_Difference listings_.
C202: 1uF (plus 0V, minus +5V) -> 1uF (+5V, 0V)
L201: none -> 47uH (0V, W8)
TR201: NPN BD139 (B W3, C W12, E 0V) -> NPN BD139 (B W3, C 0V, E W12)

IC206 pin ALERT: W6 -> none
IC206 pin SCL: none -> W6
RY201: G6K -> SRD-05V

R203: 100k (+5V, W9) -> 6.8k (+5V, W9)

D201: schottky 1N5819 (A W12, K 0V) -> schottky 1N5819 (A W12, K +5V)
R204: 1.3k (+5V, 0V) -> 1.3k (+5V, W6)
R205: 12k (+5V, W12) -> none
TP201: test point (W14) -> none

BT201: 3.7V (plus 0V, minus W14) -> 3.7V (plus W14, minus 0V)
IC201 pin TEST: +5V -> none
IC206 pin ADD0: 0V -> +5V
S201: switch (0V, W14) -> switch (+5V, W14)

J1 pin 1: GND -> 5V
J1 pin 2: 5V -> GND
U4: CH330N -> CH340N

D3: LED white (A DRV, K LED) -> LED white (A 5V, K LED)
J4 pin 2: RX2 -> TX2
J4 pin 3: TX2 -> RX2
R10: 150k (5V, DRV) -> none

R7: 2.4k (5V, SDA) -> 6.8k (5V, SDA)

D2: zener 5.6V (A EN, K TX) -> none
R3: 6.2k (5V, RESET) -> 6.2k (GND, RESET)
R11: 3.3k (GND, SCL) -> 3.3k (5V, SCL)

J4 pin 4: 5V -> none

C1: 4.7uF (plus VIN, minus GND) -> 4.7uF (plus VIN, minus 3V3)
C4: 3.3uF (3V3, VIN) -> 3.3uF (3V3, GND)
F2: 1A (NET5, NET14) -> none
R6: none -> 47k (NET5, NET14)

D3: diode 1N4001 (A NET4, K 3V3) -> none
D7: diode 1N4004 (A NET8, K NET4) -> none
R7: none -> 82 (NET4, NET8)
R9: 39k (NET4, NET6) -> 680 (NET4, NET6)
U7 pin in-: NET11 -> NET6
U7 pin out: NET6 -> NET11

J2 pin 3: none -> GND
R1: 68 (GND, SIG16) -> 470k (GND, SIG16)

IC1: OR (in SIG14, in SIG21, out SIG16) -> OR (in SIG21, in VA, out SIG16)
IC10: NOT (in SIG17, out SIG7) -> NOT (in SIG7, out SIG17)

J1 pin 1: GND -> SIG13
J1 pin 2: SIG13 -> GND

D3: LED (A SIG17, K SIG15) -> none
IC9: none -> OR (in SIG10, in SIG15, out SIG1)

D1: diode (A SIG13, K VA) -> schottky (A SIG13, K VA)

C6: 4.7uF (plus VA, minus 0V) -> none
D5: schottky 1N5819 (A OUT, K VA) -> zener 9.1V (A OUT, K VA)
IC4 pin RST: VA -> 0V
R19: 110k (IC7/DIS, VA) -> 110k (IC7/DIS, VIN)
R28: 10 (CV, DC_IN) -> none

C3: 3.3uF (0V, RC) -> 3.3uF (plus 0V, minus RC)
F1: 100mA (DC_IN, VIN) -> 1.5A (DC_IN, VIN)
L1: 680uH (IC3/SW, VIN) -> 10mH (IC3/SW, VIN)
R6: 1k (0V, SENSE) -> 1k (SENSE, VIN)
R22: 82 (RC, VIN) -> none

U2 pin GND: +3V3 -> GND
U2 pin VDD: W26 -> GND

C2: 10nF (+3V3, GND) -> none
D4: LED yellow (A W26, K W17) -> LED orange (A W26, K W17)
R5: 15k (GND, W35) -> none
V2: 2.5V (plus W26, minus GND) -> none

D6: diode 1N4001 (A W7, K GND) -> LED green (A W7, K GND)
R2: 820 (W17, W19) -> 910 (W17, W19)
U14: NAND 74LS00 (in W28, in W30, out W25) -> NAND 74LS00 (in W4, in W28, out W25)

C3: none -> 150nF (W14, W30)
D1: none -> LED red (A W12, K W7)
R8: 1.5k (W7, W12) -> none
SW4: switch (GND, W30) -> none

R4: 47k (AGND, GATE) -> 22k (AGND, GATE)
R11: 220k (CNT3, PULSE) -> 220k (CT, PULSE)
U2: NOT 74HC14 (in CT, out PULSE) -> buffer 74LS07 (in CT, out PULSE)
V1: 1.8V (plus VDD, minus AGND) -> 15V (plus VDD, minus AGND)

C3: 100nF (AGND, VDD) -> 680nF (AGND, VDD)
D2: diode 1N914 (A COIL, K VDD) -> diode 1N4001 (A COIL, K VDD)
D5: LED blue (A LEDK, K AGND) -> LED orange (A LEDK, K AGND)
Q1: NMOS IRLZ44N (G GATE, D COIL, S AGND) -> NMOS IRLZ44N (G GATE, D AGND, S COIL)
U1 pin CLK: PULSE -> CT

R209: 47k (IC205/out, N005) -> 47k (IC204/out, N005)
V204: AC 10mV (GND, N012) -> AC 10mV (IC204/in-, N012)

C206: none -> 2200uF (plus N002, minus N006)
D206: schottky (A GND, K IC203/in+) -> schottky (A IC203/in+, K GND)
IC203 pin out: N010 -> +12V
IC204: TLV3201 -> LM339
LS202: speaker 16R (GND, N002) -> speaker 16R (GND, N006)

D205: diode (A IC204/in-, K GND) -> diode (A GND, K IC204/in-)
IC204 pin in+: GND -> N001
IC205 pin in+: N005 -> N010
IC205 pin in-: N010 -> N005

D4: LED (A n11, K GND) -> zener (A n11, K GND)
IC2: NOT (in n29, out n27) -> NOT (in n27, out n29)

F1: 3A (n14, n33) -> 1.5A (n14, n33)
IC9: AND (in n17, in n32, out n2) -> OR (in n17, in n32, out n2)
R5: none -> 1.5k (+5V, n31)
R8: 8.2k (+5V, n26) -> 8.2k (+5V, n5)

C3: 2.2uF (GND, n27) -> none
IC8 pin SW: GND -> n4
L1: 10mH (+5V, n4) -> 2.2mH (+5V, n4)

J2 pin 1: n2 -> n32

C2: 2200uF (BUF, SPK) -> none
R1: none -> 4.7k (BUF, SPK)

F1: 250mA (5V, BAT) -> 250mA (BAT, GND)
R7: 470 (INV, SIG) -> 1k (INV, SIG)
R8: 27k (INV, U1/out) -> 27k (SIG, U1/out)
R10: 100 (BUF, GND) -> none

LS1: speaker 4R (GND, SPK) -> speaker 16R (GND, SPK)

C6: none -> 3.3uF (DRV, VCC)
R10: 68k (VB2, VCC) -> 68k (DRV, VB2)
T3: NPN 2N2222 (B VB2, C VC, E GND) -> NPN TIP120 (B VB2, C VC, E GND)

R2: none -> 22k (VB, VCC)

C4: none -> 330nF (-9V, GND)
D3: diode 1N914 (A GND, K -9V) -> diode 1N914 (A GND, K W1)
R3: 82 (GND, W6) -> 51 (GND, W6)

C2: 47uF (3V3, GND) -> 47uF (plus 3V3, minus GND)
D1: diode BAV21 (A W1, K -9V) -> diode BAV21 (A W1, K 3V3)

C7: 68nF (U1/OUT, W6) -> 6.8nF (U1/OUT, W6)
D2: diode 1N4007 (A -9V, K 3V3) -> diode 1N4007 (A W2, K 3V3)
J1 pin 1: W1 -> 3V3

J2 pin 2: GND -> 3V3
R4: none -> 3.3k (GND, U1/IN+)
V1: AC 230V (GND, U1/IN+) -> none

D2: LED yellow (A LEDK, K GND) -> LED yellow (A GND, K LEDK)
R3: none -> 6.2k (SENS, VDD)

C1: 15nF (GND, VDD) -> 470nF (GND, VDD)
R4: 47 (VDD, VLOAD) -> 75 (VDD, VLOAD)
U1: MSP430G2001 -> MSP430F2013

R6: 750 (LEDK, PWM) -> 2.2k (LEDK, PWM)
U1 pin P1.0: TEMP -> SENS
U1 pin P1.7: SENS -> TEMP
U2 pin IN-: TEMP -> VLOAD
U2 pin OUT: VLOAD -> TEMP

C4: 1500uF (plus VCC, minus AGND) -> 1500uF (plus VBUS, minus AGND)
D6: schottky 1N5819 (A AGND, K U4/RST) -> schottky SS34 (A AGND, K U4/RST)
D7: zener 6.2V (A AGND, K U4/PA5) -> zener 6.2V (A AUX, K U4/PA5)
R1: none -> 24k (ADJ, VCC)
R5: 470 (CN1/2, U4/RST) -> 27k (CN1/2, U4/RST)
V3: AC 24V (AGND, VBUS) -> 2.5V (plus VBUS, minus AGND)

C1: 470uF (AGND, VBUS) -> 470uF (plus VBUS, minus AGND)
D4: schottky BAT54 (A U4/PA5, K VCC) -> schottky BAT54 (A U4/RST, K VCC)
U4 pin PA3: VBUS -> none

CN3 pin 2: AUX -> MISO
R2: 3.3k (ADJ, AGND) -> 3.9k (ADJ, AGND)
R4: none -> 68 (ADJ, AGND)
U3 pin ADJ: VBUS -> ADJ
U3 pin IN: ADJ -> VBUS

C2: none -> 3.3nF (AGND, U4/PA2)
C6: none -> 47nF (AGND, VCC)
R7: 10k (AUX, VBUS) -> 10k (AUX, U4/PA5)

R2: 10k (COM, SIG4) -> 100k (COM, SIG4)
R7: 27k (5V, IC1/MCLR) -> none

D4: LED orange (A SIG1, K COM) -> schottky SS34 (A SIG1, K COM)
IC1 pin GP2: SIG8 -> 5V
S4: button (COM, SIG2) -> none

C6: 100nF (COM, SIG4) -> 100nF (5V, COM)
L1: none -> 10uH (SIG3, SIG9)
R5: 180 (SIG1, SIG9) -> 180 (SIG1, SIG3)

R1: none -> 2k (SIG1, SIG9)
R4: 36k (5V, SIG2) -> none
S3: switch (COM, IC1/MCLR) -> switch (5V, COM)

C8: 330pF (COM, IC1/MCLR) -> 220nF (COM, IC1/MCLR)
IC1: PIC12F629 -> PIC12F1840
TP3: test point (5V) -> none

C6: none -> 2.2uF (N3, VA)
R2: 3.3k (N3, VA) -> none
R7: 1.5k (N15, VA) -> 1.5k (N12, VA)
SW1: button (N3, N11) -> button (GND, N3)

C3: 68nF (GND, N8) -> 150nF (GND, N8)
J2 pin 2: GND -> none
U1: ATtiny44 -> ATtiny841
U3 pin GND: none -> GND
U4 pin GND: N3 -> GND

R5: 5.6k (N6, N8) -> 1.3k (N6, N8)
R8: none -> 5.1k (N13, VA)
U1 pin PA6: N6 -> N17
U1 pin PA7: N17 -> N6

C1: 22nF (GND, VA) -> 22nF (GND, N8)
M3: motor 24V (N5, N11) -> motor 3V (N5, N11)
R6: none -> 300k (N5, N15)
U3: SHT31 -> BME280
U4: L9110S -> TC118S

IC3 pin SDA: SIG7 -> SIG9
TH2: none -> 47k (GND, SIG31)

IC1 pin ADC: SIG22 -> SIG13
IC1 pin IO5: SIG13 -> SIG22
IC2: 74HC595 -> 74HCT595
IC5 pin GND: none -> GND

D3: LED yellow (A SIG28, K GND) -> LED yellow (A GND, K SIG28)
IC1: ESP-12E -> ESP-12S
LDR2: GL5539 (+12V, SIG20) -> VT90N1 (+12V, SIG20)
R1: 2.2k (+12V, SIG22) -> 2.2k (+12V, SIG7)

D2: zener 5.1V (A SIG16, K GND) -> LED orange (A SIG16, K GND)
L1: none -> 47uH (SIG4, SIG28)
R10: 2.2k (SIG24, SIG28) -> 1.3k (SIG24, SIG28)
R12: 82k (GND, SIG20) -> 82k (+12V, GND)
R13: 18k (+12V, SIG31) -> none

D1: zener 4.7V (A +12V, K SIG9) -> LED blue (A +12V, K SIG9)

_Task instructions_. How many lines in the records above contain the word "MCLR"? State that number and nothing more.

_Your response_. 3